**Your objective**
Return the run of lines below that opens with the line containing "(328, 539) = (722, 332): brown" and closes with the line containing "(847, 313) = (308, 162): grey", keeping each one exact.

**Dataset excerpts**
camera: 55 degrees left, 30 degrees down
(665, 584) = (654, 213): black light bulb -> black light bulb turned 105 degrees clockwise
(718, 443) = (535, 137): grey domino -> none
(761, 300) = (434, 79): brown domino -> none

==

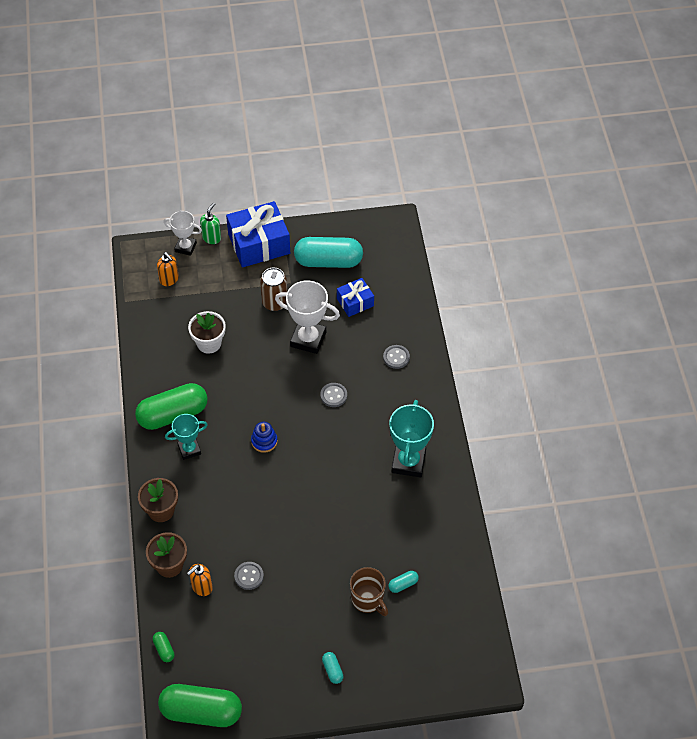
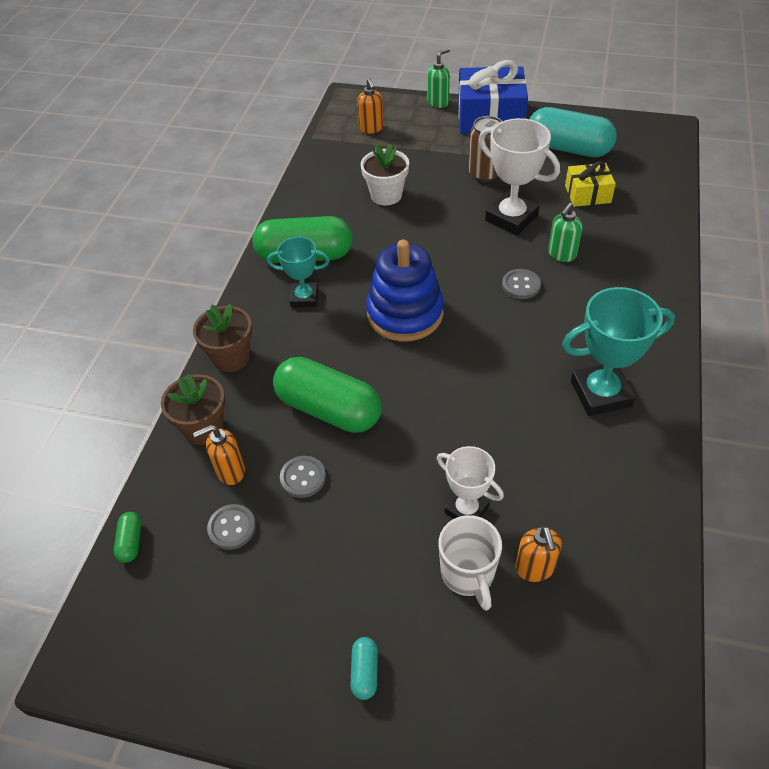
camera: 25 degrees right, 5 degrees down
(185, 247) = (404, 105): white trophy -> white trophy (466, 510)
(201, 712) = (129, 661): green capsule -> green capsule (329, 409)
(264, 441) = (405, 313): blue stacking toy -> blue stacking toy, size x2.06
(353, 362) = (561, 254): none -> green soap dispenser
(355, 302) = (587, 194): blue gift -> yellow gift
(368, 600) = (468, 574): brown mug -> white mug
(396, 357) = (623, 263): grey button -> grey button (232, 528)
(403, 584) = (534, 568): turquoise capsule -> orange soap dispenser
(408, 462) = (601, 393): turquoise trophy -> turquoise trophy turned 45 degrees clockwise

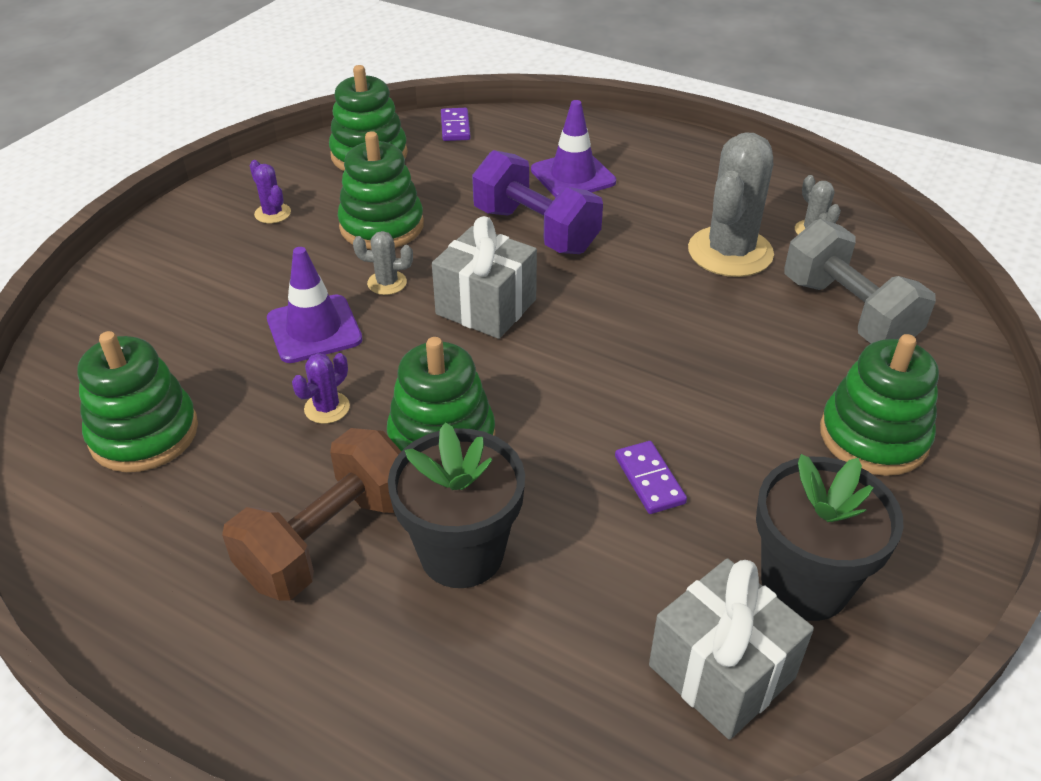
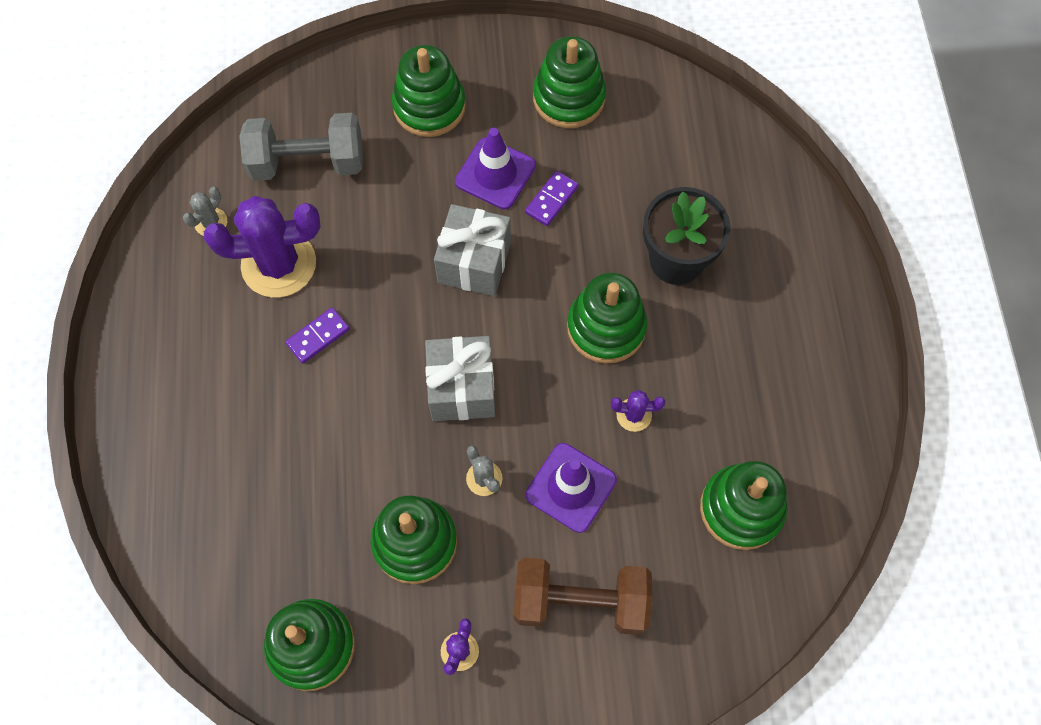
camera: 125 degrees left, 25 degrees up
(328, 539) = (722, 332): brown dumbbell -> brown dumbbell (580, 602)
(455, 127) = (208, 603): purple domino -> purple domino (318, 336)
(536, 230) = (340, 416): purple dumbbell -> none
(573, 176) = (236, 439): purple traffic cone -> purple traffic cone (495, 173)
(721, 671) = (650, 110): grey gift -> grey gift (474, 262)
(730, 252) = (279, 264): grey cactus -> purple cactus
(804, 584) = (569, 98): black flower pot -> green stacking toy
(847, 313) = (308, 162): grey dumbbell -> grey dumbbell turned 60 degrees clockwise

**Answer to the exercise**
(328, 539) = (722, 332): brown dumbbell -> brown dumbbell (580, 602)
(455, 127) = (208, 603): purple domino -> purple domino (318, 336)
(536, 230) = (340, 416): purple dumbbell -> none
(573, 176) = (236, 439): purple traffic cone -> purple traffic cone (495, 173)
(721, 671) = (650, 110): grey gift -> grey gift (474, 262)
(730, 252) = (279, 264): grey cactus -> purple cactus
(804, 584) = (569, 98): black flower pot -> green stacking toy
(847, 313) = (308, 162): grey dumbbell -> grey dumbbell turned 60 degrees clockwise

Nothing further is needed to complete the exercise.